-- Given information --
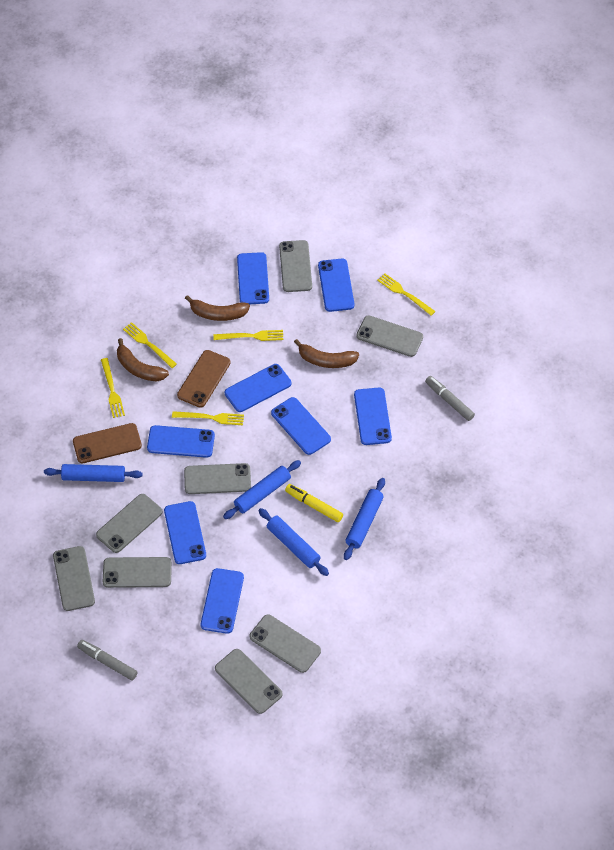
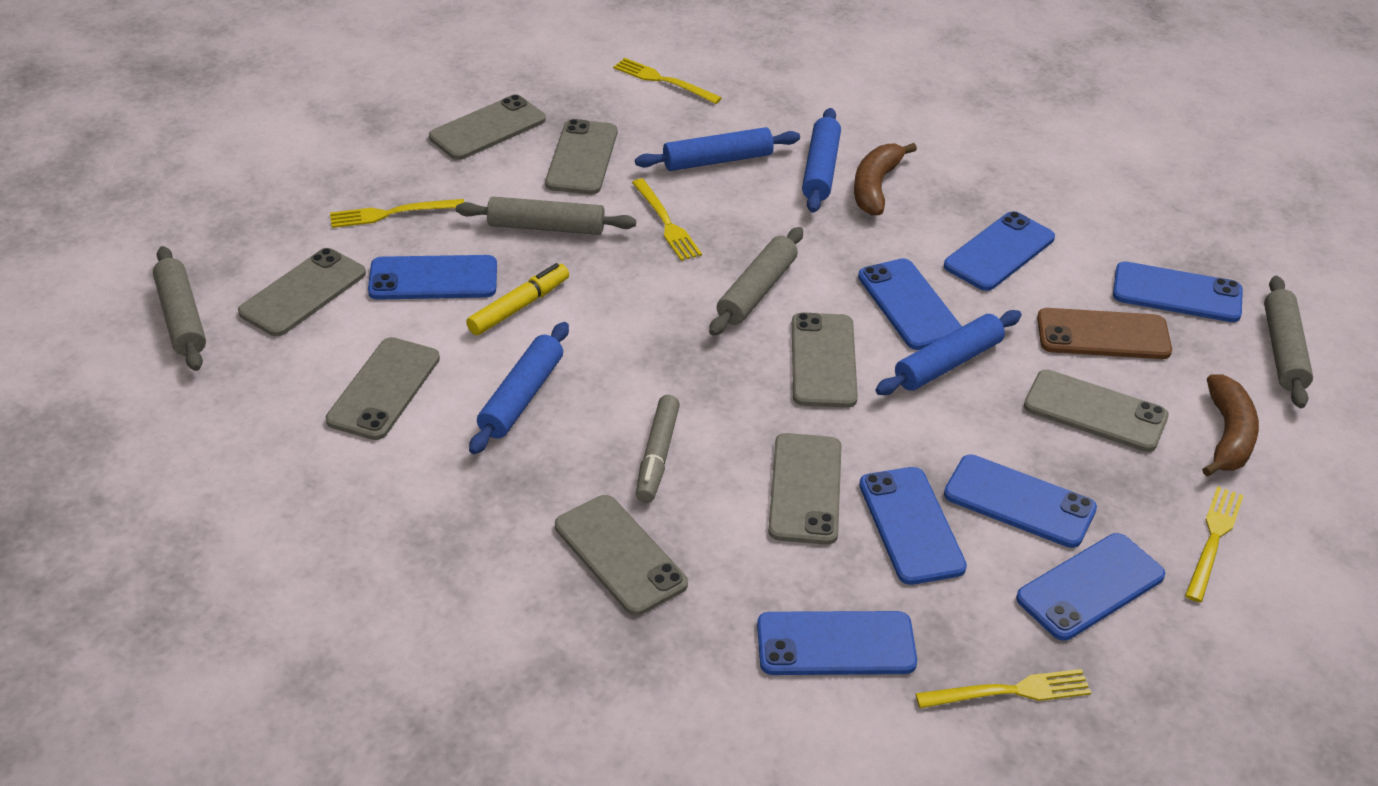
brown banana: 3 -> 2
brown phone: 2 -> 1
grey marker: 2 -> 1
grey rolling pin: 0 -> 4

-- What to do --
Only the pictures are to be left out; repeat all other material exactly.

-- Task result --
brown banana: 3 -> 2
brown phone: 2 -> 1
grey marker: 2 -> 1
grey rolling pin: 0 -> 4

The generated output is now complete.